▶ **Data entries**:
# # # #

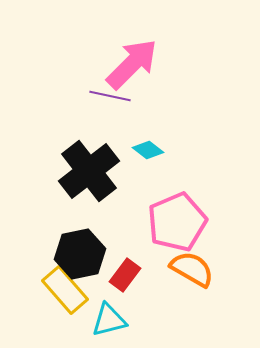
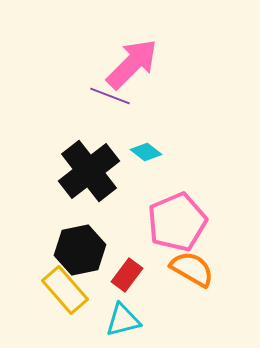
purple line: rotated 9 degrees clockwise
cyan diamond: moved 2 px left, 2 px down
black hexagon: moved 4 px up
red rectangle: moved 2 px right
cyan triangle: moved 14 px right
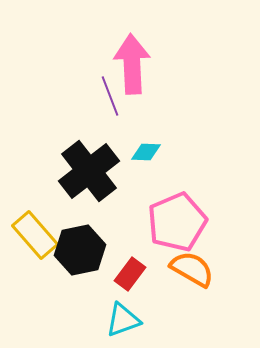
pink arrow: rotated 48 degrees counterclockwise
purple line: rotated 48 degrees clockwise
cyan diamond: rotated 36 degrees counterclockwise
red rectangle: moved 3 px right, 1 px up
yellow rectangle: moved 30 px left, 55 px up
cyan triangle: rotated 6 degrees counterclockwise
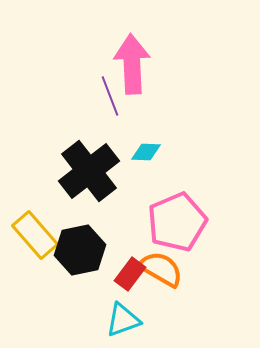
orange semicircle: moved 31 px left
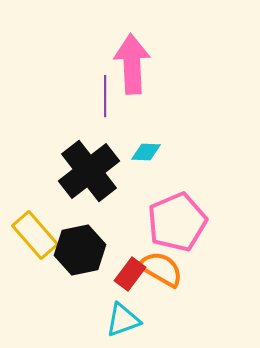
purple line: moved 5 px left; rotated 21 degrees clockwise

# # # #

▶ **WHAT IS ASKED**:
Reproduce every line of the listing word for word, leaving out the picture lines.

▶ **SOLUTION BELOW**:
purple line: rotated 9 degrees clockwise
cyan diamond: moved 2 px left, 2 px down
black hexagon: moved 4 px up
red rectangle: moved 2 px right
cyan triangle: moved 14 px right
pink arrow: rotated 48 degrees counterclockwise
purple line: rotated 48 degrees clockwise
cyan diamond: rotated 36 degrees counterclockwise
red rectangle: moved 3 px right, 1 px up
yellow rectangle: moved 30 px left, 55 px up
cyan triangle: rotated 6 degrees counterclockwise
orange semicircle: moved 31 px left
purple line: moved 5 px left; rotated 21 degrees clockwise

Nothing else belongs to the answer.